Records to use START

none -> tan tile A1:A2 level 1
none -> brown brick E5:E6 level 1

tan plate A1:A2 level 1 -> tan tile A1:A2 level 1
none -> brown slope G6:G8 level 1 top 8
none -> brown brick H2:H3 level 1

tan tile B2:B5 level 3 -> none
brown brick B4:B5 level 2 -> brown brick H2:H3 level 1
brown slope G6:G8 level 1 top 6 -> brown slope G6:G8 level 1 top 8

Records to use END

Aim of the task: All lines from the one containing "none -> brown brick E5:E6 level 1" through the last line of the data must be set down exactly. No other lines belong in the answer.

Solution to the exercise:
none -> brown brick E5:E6 level 1

tan plate A1:A2 level 1 -> tan tile A1:A2 level 1
none -> brown slope G6:G8 level 1 top 8
none -> brown brick H2:H3 level 1

tan tile B2:B5 level 3 -> none
brown brick B4:B5 level 2 -> brown brick H2:H3 level 1
brown slope G6:G8 level 1 top 6 -> brown slope G6:G8 level 1 top 8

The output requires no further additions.